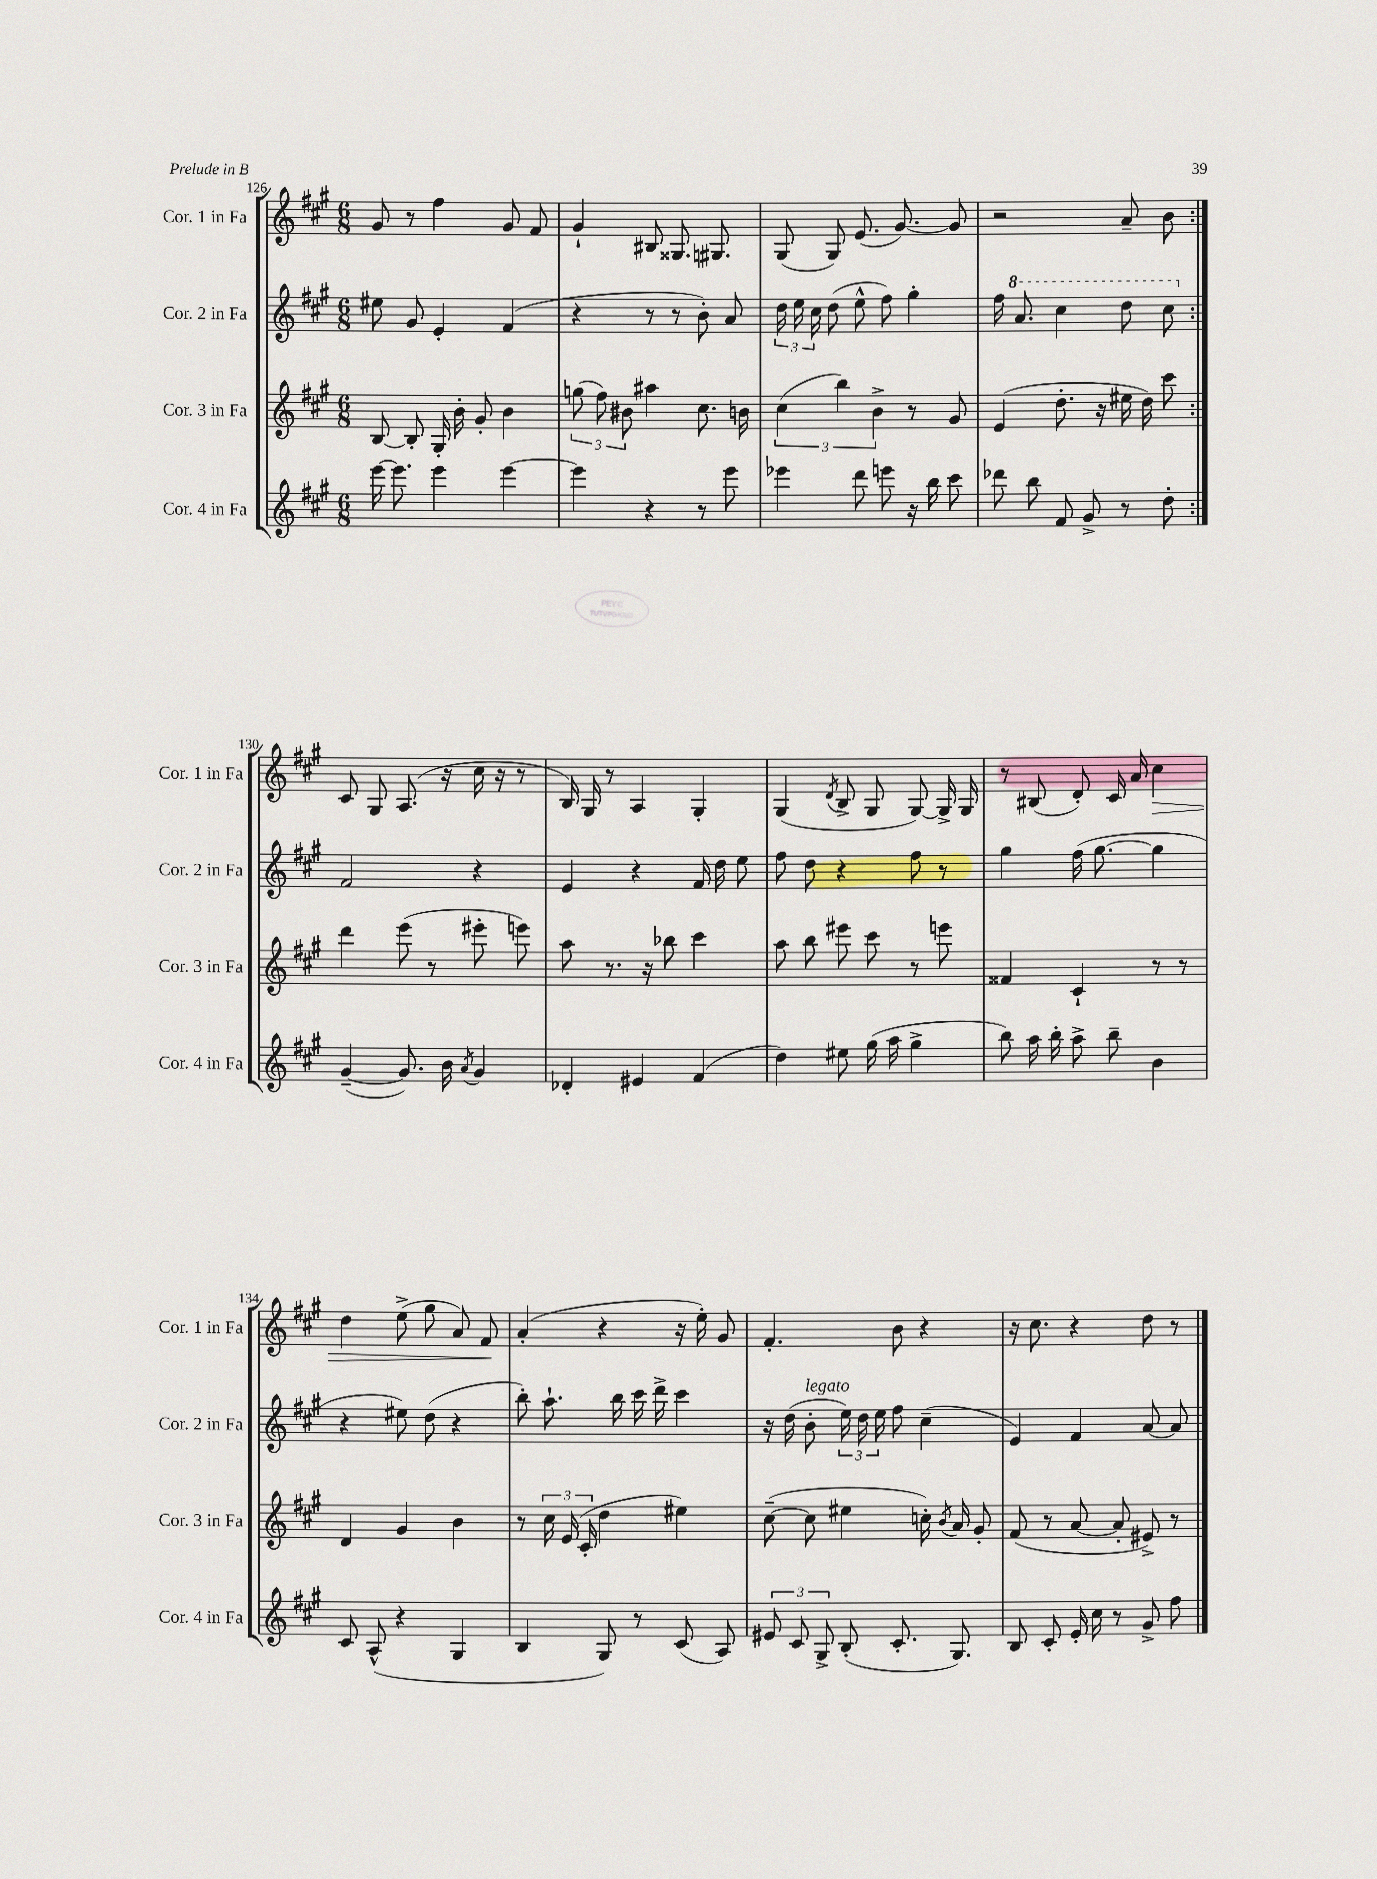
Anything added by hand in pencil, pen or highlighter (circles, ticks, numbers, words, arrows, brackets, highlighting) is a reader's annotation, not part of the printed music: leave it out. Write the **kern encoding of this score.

**kern	**kern	**kern	**kern
*staff4	*staff3	*staff2	*staff1
*clefG2	*clefG2	*clefG2	*clefG2
*k[f#c#g#]	*k[f#c#g#]	*k[f#c#g#]	*k[f#c#g#]
*M6/8	*M6/8	*M6/8	*M6/8
[16eee	[8B	8ee#	8g#
8.eee]	.	.	.
.	8B']	8g#	8r
4eee	16G#'	4e'	4ff#
.	16b'	.	.
.	8g#'	.	.
[4eee	4b	(4f#	8g#
.	.	.	8f#
=	=	=	=
4eee]	(12gg	4r	4g#`
.	12ff#)	.	.
.	12b#	.	.
4r	4aa#	8r	8B#
.	.	8r	8.G##
8r	8.cc#	8b')	.
.	.	.	8.G#
8eee	.	8a	.
.	16b	.	.
=	=	=	=
4eee-	(6cc#	24dd	(8G#
.	.	24ee	.
.	.	24cc#	.
.	.	(8dd	8G#)
.	6bb)	.	.
8ddd	.	8ee^^	(8.e
.	6b^	.	.
8eee	.	8ff#)	.
.	.	.	[8.g#)
16r	8r	4gg#'	.
16bb	.	.	.
8ccc#	8g#	.	8g#]
=	=	=	=
8ddd-	(4e	16ff#	2r
.	.	8.aa	.
8bb	.	.	.
8f#	8.dd'	4ccc#	.
8g#^	.	.	.
.	16r	.	.
8r	16ee#	8ddd	8a~
.	16dd)	.	.
8dd'	8ccc#	8ccc#	8b
=:|!	=:|!	=:|!	=:|!
([4g#~	4ddd	2f#	8c#
.	.	.	8G#
8.g#])	(8eee	.	(8.A
.	8r	.	.
16b	.	.	16r
8qa	.	.	.
4g#	8eee#'	4r	16cc#
.	.	.	16r
.	8eee)	.	8r
=	=	=	=
4d-'	8aa	4e	16B)
.	.	.	16G#
.	8.r	.	8r
4e#	.	4r	4A
.	16r	.	.
.	8bb-	.	.
(4f#	4ccc#	16f#	4G#'
.	.	16dd	.
.	.	8ee	.
=	=	=	=
4dd)	8aa	8ff#	(4G#
.	8bb	8dd	.
.	.	.	8qd
8ee#	8eee#	4r	8B^
(16gg#	8ccc#	.	8G#
16aa	.	.	.
4gg#^	8r	8ff#	[8G#)
.	8eee	8r	16G#^]
.	.	.	16G#
=	=	=	=
8bb)	4f##	4gg#	8r
16aa	.	.	(8B#
16bb'	.	.	.
8aa^	4c#`	(16ff#	8d')
.	.	[8.gg#	.
8bb~	.	.	16c#
.	.	.	16a
4b	8r	4gg#]	4cc#
.	8r	.	.
=	=	=	=
8c#	4d	4r	4dd
(8A^^	.	.	.
4r	4g#	8ee#)	(8ee^
.	.	(8dd	8gg#
4G#	4b	4r	8a)
.	.	.	8f#
=	=	=	=
4B	8r	8bb')	(4a'
.	24cc#	8.aa`	.
.	(24e	.	.
.	24c#'	.	.
8G#)	4dd	.	4r
.	.	16bb	.
8r	.	16ccc#	.
.	.	16ddd^	.
(8c#	4ee#)	4ccc#	16r
.	.	.	16ee')
8A)	.	.	8g#
=	=	=	=
12e#	([8cc#~	16r	4.f#'
.	.	(16dd	.
12c#	.	.	.
.	8cc#]	8b'	.
12G#^	.	.	.
(8B'	4ee#	24ee)	.
.	.	24dd	.
.	.	24ee	.
8.c#'	.	8ff#	8b
.	16cc')	(4cc#~	4r
.	8qb	.	.
8.G#)	16a	.	.
.	8g#'	.	.
=	=	=	=
8B	(8f#	4e)	16r
.	.	.	8.cc#
8c#'	8r	.	.
16e'	[8a	4f#	4r
16cc#	.	.	.
8r	8a']	.	.
8g#^	8e#^)	[8a	8dd
8ff#	8r	8a]	8r
==	==	==	==
*-	*-	*-	*-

▸ Objetivo
Localiza en el material todas las líneas que contienen la cadena "kern" y cópialas tal cual.

▸ Resultado
Anything added by hand in pencil, pen or highlighter (circles, ticks, numbers, words, arrows, brackets, highlighting) is a reader's annotation, not part of the printed music: leave it out. Write the **kern encoding of this score.
**kern	**kern	**kern	**kern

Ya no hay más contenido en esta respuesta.